* [Version difference data]
[Start of Attachment]

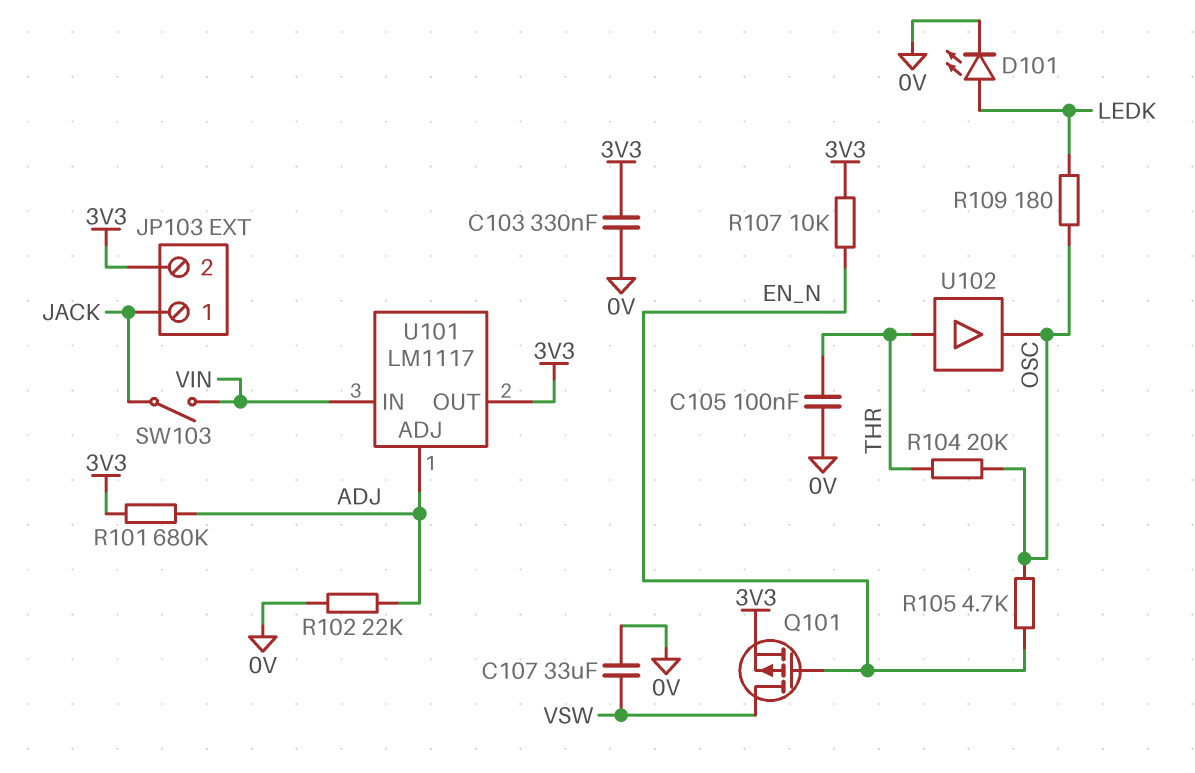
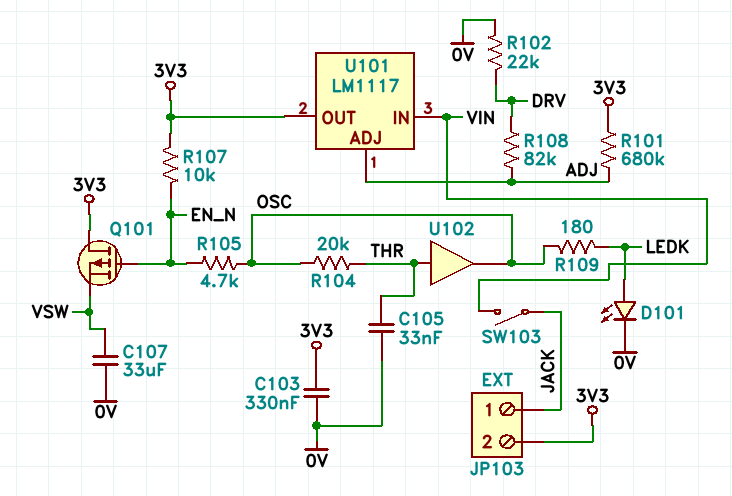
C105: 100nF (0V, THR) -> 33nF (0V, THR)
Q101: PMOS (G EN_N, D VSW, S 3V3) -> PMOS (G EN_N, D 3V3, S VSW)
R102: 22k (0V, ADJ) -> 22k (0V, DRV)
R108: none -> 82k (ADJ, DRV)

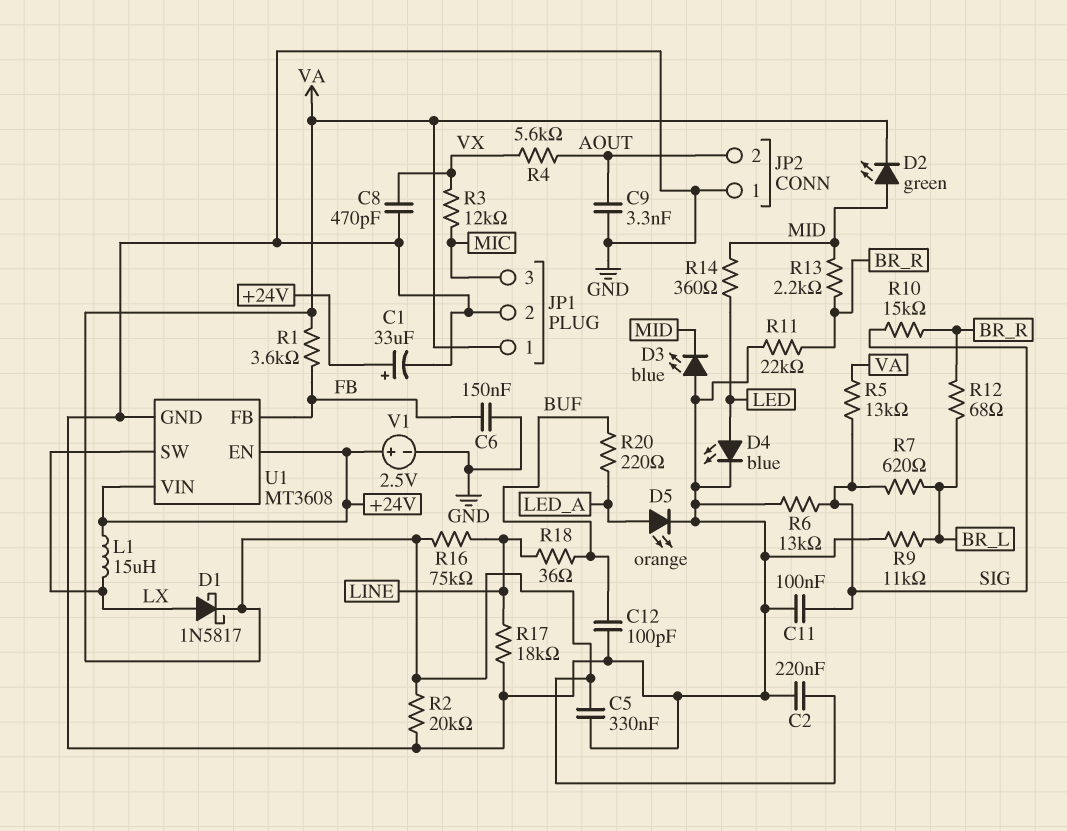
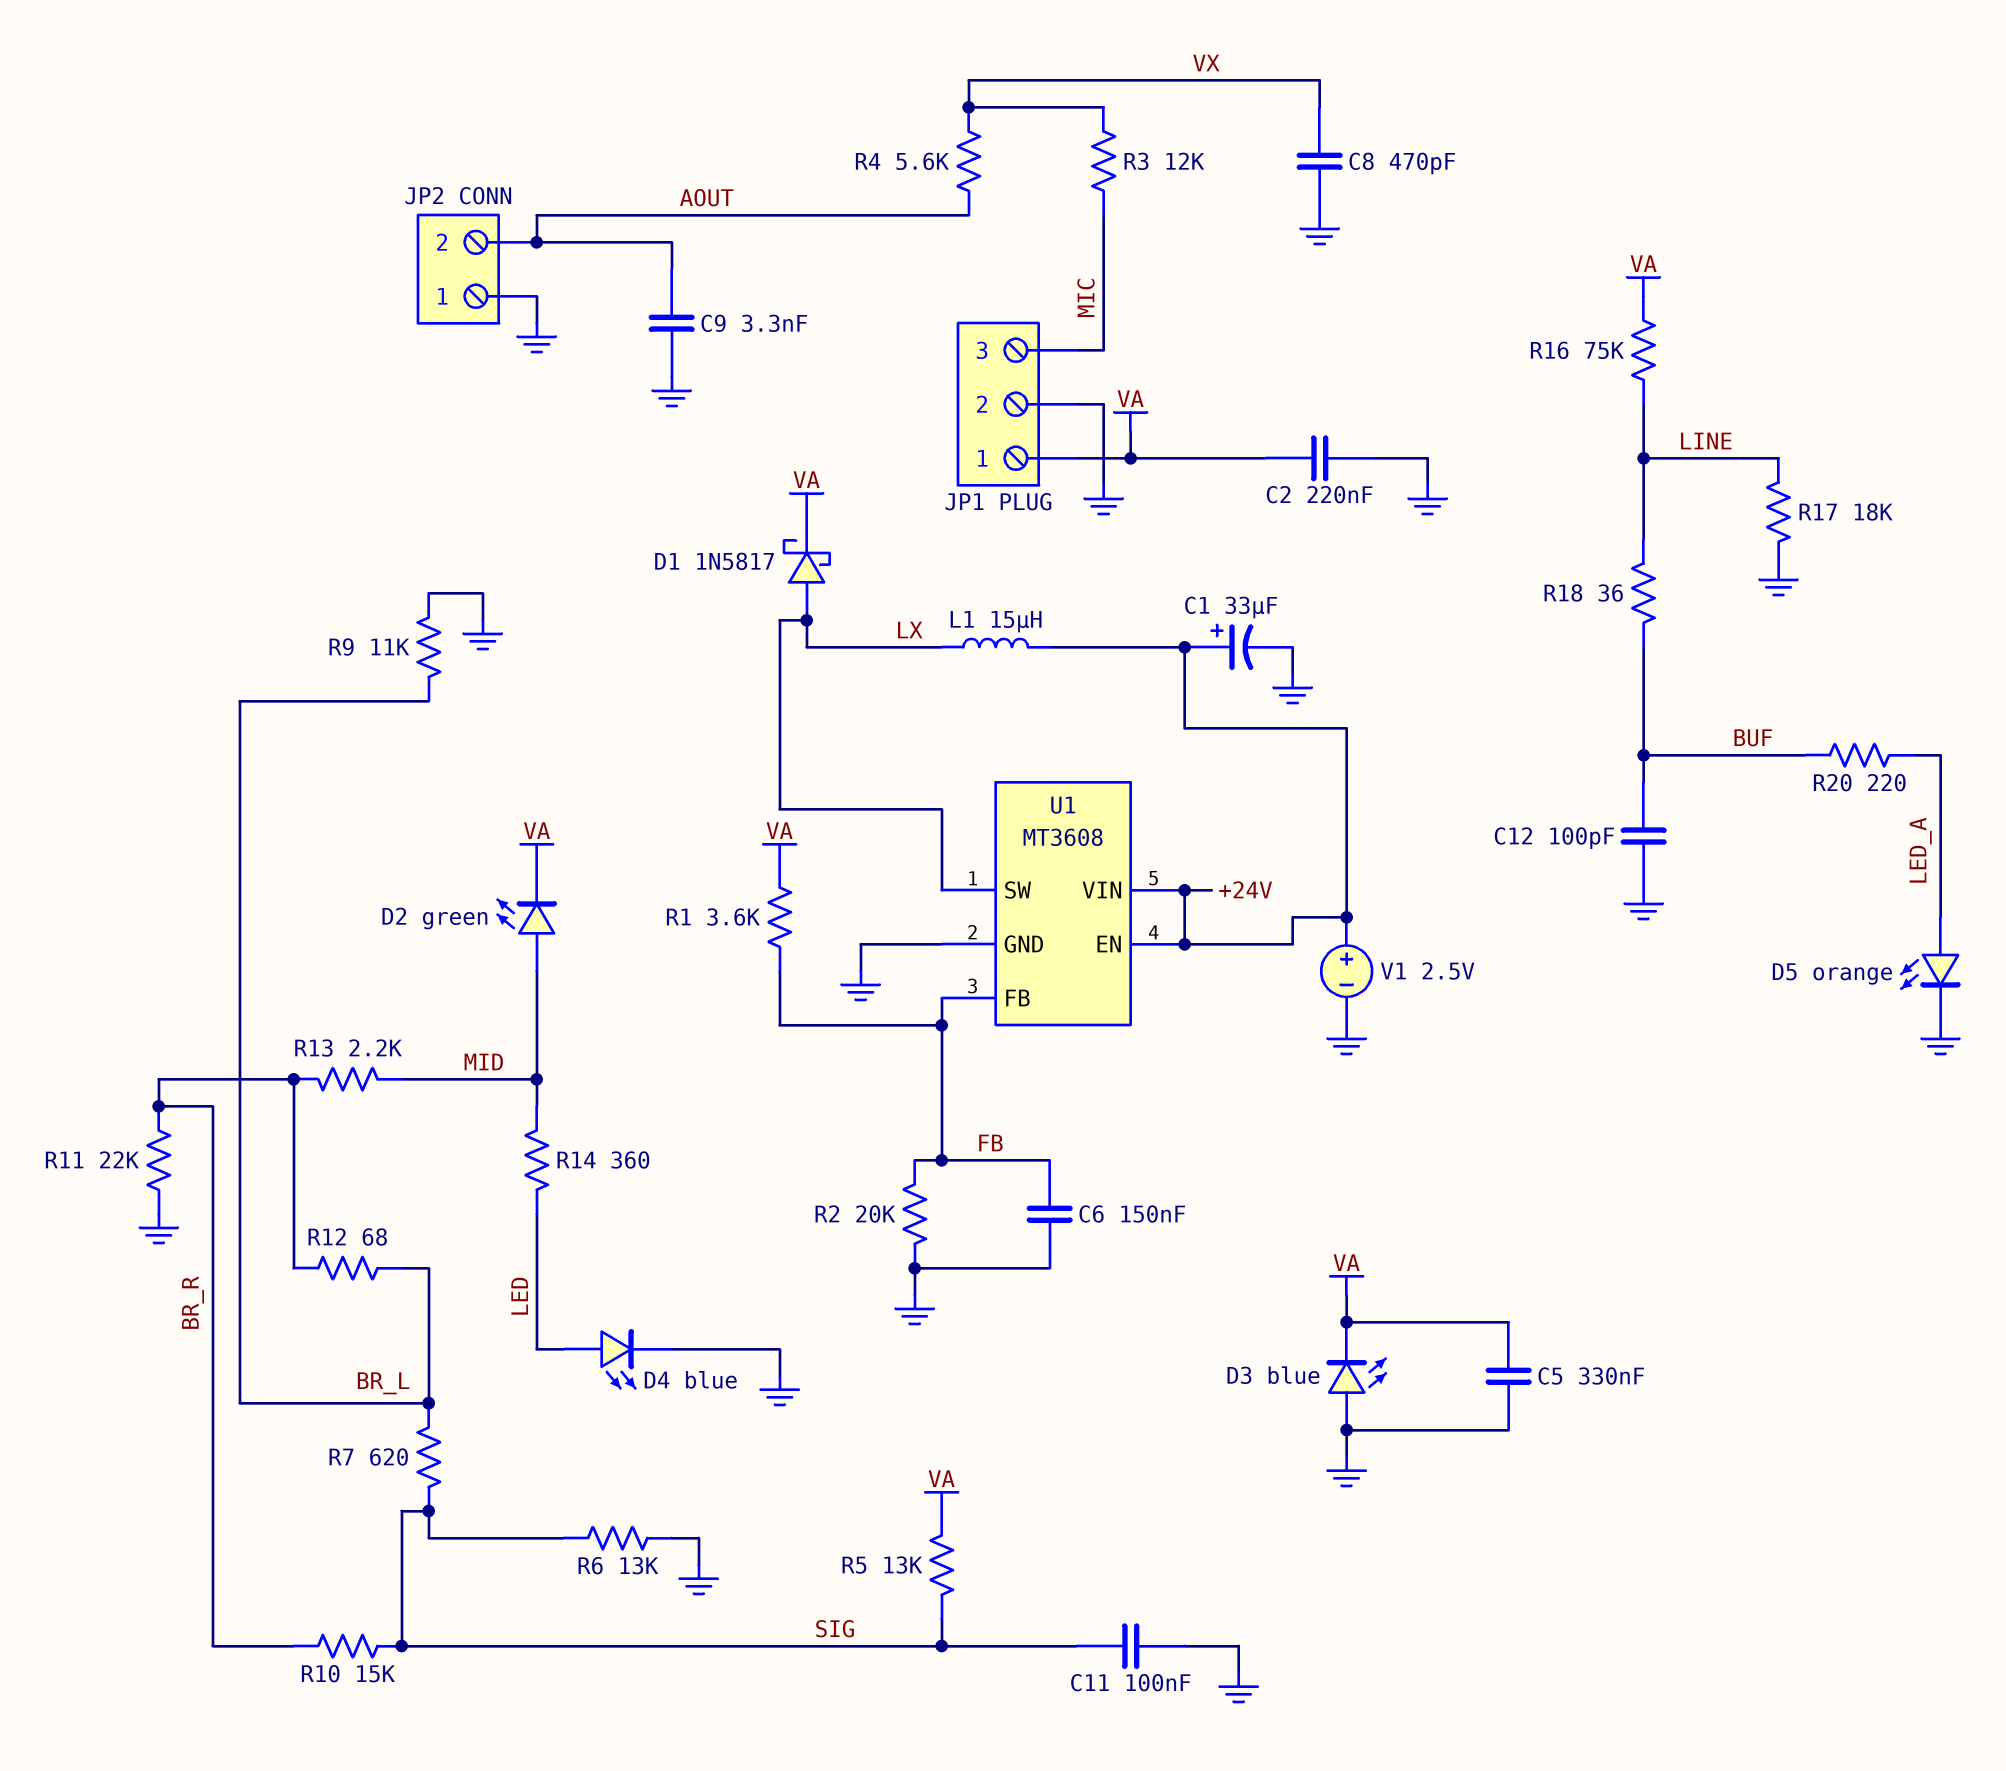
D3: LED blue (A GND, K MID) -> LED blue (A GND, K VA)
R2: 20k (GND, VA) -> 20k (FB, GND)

[End of Attachment]

* [What you are asked to do] Only the lines from the one that contains "Q101: PMOS (G" through the last line of the records may appear in the answer, retyped exactly and with no pictures.

* [Task solution]
Q101: PMOS (G EN_N, D VSW, S 3V3) -> PMOS (G EN_N, D 3V3, S VSW)
R102: 22k (0V, ADJ) -> 22k (0V, DRV)
R108: none -> 82k (ADJ, DRV)

D3: LED blue (A GND, K MID) -> LED blue (A GND, K VA)
R2: 20k (GND, VA) -> 20k (FB, GND)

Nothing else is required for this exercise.